**TASK OBJECTIVE:**
Return nothing except the lines from the one that contains "shelving: (90, 73) -> (169, 128), moved" through the end of the material below, each exactly as given.
----
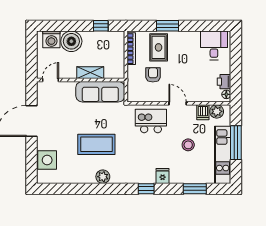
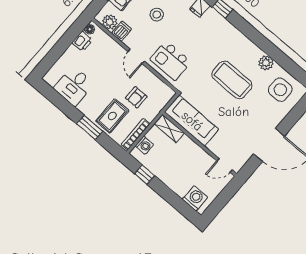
boiler: (71, 41) -> (180, 183), removed
desk: (214, 45) -> (74, 86), moved
washing machine: (119, 46) -> (144, 145), added
shelving: (90, 73) -> (169, 128), moved
side table: (47, 160) -> (280, 90), moved
plant: (103, 177) -> (266, 63), moved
----
**WRITTEN SOLUTION:**
shelving: (90, 73) -> (169, 128), moved
side table: (47, 160) -> (280, 90), moved
plant: (103, 177) -> (266, 63), moved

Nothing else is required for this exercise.